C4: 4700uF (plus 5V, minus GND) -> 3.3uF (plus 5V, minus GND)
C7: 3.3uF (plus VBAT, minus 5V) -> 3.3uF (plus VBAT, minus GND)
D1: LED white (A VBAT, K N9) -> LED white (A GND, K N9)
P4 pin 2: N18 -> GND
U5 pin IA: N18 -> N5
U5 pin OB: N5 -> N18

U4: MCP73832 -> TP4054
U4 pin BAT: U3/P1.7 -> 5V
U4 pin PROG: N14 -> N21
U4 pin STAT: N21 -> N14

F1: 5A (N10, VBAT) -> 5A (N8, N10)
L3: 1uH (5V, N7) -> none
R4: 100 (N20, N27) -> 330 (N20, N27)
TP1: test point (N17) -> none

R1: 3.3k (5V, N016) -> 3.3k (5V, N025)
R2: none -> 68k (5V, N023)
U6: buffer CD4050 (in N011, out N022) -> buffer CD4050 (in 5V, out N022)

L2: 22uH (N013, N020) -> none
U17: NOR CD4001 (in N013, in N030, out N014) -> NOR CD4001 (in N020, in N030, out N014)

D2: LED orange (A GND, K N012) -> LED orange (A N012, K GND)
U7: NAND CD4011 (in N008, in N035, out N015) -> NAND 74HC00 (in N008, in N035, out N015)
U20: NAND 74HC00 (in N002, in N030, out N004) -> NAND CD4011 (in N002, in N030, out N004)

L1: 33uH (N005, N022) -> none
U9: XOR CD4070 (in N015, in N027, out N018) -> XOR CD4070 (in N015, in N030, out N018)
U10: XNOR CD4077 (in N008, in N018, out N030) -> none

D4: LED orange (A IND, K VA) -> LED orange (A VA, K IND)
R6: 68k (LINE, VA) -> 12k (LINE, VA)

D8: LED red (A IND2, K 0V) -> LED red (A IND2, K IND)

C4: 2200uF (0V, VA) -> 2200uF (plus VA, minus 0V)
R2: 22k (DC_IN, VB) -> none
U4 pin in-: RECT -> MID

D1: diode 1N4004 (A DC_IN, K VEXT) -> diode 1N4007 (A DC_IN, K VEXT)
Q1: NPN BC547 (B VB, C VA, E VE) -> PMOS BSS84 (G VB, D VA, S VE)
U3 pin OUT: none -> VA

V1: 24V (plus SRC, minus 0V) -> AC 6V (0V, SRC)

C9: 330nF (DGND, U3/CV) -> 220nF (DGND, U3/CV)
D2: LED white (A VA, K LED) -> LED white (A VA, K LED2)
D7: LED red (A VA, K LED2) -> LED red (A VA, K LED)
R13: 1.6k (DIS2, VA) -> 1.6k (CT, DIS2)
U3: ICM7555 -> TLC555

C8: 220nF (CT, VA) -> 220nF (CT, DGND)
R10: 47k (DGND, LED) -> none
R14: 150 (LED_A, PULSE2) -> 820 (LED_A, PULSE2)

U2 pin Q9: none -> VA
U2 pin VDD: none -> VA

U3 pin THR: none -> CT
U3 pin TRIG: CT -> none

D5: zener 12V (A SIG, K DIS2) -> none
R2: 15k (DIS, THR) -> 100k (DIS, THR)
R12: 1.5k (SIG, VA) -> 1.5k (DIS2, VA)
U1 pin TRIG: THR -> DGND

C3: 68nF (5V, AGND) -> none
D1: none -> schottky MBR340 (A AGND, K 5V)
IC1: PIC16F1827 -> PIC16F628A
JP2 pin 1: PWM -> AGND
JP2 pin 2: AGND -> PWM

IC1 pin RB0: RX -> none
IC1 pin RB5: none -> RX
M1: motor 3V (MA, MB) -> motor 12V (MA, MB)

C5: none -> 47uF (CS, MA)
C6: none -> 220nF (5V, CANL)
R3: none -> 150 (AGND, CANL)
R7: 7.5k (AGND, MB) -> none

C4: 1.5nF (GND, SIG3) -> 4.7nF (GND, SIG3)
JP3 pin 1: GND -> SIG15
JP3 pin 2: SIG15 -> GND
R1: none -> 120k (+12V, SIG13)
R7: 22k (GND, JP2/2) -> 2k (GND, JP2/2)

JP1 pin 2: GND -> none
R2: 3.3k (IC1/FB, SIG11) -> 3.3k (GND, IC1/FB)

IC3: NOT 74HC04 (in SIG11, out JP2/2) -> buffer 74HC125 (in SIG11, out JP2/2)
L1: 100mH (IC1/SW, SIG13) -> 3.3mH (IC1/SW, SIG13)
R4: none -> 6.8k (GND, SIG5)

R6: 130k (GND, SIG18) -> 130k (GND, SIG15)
____________
- WHAT TO PRODUCE
Only the lines from the one that contains "C9: 330nF (DGND, U3/CV)" to the end of the data should be output, exactly as they appear.

- OUTPUT
C9: 330nF (DGND, U3/CV) -> 220nF (DGND, U3/CV)
D2: LED white (A VA, K LED) -> LED white (A VA, K LED2)
D7: LED red (A VA, K LED2) -> LED red (A VA, K LED)
R13: 1.6k (DIS2, VA) -> 1.6k (CT, DIS2)
U3: ICM7555 -> TLC555

C8: 220nF (CT, VA) -> 220nF (CT, DGND)
R10: 47k (DGND, LED) -> none
R14: 150 (LED_A, PULSE2) -> 820 (LED_A, PULSE2)

U2 pin Q9: none -> VA
U2 pin VDD: none -> VA

U3 pin THR: none -> CT
U3 pin TRIG: CT -> none

D5: zener 12V (A SIG, K DIS2) -> none
R2: 15k (DIS, THR) -> 100k (DIS, THR)
R12: 1.5k (SIG, VA) -> 1.5k (DIS2, VA)
U1 pin TRIG: THR -> DGND

C3: 68nF (5V, AGND) -> none
D1: none -> schottky MBR340 (A AGND, K 5V)
IC1: PIC16F1827 -> PIC16F628A
JP2 pin 1: PWM -> AGND
JP2 pin 2: AGND -> PWM

IC1 pin RB0: RX -> none
IC1 pin RB5: none -> RX
M1: motor 3V (MA, MB) -> motor 12V (MA, MB)

C5: none -> 47uF (CS, MA)
C6: none -> 220nF (5V, CANL)
R3: none -> 150 (AGND, CANL)
R7: 7.5k (AGND, MB) -> none

C4: 1.5nF (GND, SIG3) -> 4.7nF (GND, SIG3)
JP3 pin 1: GND -> SIG15
JP3 pin 2: SIG15 -> GND
R1: none -> 120k (+12V, SIG13)
R7: 22k (GND, JP2/2) -> 2k (GND, JP2/2)

JP1 pin 2: GND -> none
R2: 3.3k (IC1/FB, SIG11) -> 3.3k (GND, IC1/FB)

IC3: NOT 74HC04 (in SIG11, out JP2/2) -> buffer 74HC125 (in SIG11, out JP2/2)
L1: 100mH (IC1/SW, SIG13) -> 3.3mH (IC1/SW, SIG13)
R4: none -> 6.8k (GND, SIG5)

R6: 130k (GND, SIG18) -> 130k (GND, SIG15)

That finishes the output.